%%
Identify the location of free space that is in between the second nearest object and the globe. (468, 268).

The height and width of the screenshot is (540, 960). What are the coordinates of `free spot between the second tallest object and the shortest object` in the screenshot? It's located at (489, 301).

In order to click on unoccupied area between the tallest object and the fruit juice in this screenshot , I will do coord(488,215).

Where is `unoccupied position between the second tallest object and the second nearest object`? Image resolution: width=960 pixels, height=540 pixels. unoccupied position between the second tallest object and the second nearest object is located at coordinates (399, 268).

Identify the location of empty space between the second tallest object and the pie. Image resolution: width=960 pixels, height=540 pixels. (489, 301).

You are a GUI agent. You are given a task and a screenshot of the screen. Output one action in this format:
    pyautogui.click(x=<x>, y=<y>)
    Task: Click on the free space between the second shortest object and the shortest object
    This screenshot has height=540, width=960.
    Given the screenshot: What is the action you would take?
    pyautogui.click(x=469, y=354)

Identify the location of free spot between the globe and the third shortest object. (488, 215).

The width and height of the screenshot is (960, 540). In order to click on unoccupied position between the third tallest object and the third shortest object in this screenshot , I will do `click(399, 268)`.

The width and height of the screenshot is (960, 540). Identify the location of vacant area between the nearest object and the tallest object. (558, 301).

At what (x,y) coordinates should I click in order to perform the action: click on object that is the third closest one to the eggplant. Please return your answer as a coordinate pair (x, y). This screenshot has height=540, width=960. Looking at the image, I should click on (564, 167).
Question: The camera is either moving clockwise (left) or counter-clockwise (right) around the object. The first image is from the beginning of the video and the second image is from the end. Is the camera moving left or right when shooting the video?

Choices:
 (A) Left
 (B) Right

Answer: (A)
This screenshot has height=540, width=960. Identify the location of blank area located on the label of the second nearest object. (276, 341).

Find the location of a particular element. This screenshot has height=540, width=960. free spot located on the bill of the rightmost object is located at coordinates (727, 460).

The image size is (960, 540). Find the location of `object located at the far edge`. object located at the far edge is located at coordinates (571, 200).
%%
### WRITTEN INSTRUCTION:
From the records above, copy every line that contains the string "pixels". Case counts.

### SOLVED EXERCISE:
Where is `unoccupied position between the second tallest object and the second nearest object`? Image resolution: width=960 pixels, height=540 pixels. unoccupied position between the second tallest object and the second nearest object is located at coordinates (399, 268).
Identify the location of empty space between the second tallest object and the pie. Image resolution: width=960 pixels, height=540 pixels. (489, 301).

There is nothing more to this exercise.